### About this task
Go through the listing and return every line with "turquoise" in it.

### Material for this exercise
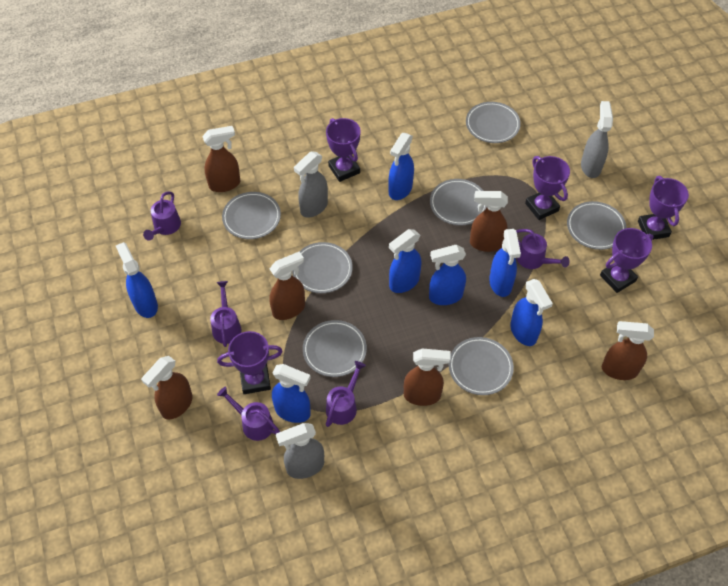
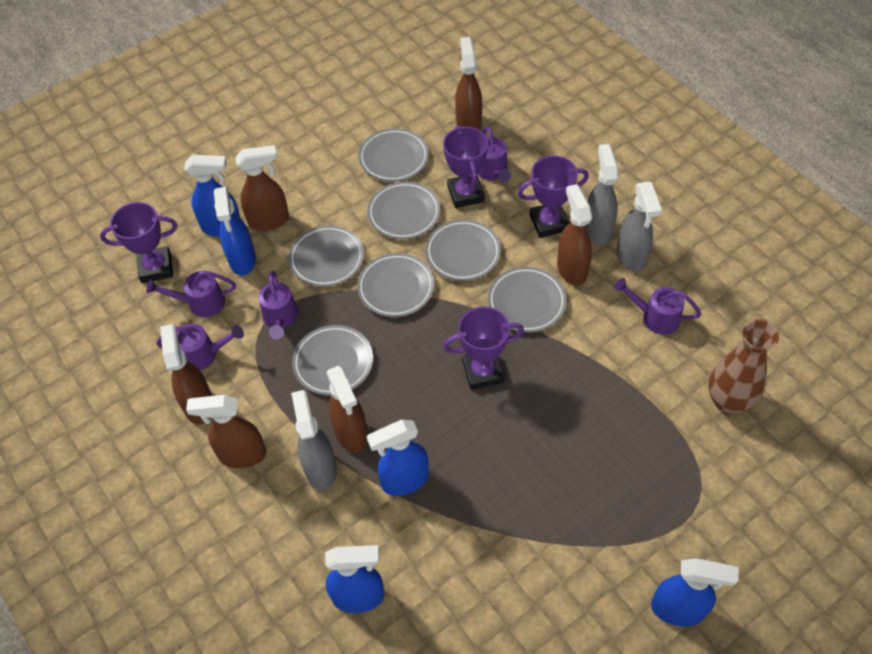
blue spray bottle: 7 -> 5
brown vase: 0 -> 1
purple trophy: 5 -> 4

...

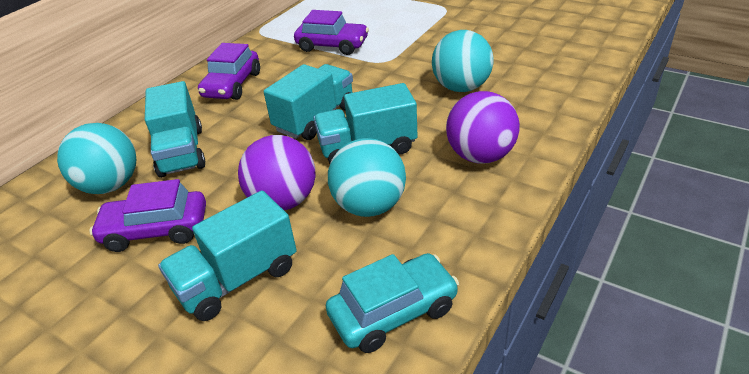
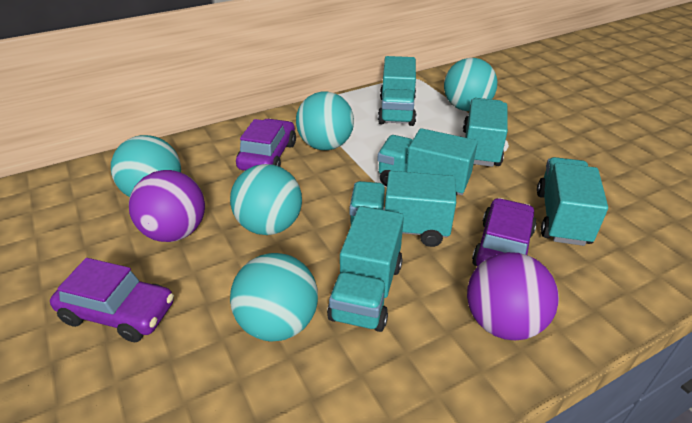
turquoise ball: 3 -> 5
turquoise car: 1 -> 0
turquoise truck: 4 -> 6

### Response
turquoise ball: 3 -> 5
turquoise car: 1 -> 0
turquoise truck: 4 -> 6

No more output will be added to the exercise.